◆ **Task objective**:
When "grey" occurs in a line of the material, copy that line.

◆ **Source material**:
-- Opening Marker --

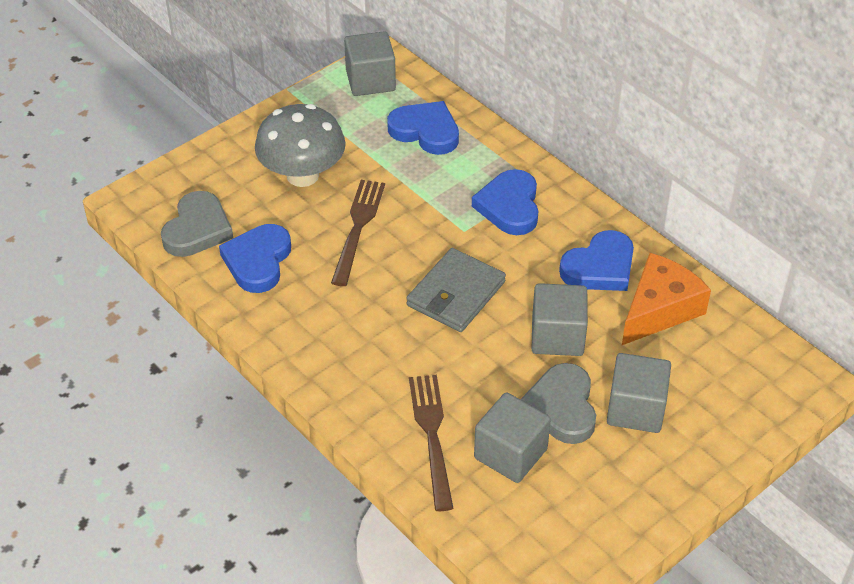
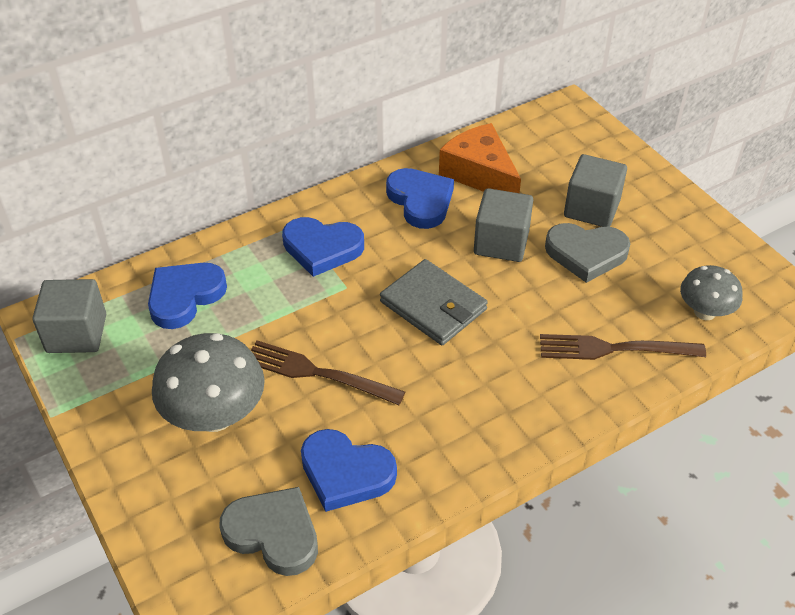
camera: 80 degrees left, 0 degrees up
(502, 513) = (704, 312): none -> grey mushroom
(510, 454) = (638, 296): grey cube -> none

-- Closing Marker --

◆ **Task result**:
(502, 513) = (704, 312): none -> grey mushroom
(510, 454) = (638, 296): grey cube -> none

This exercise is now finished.